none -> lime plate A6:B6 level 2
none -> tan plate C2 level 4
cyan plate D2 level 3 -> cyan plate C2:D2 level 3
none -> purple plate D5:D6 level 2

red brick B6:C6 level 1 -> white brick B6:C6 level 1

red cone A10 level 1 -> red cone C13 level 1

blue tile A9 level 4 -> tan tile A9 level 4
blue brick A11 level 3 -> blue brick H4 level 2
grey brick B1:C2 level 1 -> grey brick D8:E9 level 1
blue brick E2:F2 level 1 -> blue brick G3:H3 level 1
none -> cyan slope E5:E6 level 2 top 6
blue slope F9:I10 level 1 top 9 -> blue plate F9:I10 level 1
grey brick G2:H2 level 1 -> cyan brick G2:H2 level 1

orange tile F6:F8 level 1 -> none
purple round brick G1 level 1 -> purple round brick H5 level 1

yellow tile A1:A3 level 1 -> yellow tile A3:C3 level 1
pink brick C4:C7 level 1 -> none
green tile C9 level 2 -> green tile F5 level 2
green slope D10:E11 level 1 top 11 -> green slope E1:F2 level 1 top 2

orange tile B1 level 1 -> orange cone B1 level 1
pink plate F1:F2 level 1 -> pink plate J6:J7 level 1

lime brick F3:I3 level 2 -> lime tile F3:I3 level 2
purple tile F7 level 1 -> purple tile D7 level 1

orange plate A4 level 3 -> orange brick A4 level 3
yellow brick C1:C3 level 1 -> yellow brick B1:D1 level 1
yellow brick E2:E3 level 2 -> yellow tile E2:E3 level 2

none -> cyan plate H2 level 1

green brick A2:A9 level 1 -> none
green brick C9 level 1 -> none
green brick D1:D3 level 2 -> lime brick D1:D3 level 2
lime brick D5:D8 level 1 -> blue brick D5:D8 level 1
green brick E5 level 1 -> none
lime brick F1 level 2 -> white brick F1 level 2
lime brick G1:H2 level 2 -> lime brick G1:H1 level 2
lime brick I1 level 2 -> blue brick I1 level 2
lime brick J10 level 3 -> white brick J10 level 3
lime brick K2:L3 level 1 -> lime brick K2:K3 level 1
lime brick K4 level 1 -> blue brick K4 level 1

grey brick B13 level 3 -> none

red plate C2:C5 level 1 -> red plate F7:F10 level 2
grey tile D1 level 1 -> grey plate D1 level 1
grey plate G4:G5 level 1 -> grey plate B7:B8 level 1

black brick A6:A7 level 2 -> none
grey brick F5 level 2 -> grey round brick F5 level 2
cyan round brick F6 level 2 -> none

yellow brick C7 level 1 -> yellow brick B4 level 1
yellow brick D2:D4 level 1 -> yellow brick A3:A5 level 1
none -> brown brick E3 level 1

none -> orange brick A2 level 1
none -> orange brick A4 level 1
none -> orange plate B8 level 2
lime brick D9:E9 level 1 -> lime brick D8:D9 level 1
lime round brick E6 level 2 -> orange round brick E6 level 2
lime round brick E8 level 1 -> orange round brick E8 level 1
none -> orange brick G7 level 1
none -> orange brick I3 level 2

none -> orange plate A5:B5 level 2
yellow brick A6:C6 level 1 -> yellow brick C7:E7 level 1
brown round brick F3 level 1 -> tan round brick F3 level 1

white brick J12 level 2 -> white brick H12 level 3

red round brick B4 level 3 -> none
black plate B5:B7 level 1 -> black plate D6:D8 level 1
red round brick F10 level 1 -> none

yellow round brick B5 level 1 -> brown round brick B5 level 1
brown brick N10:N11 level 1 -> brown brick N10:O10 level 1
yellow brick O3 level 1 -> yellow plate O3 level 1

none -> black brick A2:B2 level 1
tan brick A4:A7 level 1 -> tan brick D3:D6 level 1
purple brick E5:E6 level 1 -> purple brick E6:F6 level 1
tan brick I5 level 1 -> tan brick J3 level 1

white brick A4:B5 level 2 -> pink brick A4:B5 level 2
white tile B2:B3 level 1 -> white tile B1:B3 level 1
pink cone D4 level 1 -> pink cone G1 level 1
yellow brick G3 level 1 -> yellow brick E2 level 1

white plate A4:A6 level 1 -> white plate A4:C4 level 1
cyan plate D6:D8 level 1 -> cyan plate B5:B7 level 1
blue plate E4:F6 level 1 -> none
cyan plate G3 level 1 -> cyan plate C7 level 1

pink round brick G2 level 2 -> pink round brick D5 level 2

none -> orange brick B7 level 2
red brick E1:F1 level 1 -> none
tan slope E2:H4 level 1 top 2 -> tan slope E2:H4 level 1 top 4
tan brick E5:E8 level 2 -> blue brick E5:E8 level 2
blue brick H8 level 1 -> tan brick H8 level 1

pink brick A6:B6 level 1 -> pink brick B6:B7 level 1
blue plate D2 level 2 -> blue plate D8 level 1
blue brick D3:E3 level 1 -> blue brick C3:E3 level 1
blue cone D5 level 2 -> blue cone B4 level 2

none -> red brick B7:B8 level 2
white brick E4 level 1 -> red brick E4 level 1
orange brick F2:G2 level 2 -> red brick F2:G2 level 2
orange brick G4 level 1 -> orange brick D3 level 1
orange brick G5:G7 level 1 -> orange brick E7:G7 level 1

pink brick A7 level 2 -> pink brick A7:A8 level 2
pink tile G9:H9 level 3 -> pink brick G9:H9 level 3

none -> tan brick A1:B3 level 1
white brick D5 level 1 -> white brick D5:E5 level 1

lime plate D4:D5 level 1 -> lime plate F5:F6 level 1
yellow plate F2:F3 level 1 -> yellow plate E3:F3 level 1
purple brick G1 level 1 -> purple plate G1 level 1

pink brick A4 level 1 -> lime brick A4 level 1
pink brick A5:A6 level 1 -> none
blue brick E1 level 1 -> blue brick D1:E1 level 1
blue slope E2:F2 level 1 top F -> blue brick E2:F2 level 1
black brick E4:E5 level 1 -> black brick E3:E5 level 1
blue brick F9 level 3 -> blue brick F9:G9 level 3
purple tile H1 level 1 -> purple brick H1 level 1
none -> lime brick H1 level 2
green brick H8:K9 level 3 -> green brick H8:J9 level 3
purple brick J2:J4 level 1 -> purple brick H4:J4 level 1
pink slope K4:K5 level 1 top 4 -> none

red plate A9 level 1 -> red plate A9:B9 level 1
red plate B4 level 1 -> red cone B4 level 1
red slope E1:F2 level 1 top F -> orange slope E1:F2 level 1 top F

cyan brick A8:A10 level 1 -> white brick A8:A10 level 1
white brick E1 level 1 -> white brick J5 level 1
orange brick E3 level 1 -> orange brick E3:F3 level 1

# YOUR GOAL:
Reproduce the listing word for word from its first line up to and including the line with "yellow tile A1:A3". Give no other lines.

# EXERCISE RESULT:
none -> lime plate A6:B6 level 2
none -> tan plate C2 level 4
cyan plate D2 level 3 -> cyan plate C2:D2 level 3
none -> purple plate D5:D6 level 2

red brick B6:C6 level 1 -> white brick B6:C6 level 1

red cone A10 level 1 -> red cone C13 level 1

blue tile A9 level 4 -> tan tile A9 level 4
blue brick A11 level 3 -> blue brick H4 level 2
grey brick B1:C2 level 1 -> grey brick D8:E9 level 1
blue brick E2:F2 level 1 -> blue brick G3:H3 level 1
none -> cyan slope E5:E6 level 2 top 6
blue slope F9:I10 level 1 top 9 -> blue plate F9:I10 level 1
grey brick G2:H2 level 1 -> cyan brick G2:H2 level 1

orange tile F6:F8 level 1 -> none
purple round brick G1 level 1 -> purple round brick H5 level 1

yellow tile A1:A3 level 1 -> yellow tile A3:C3 level 1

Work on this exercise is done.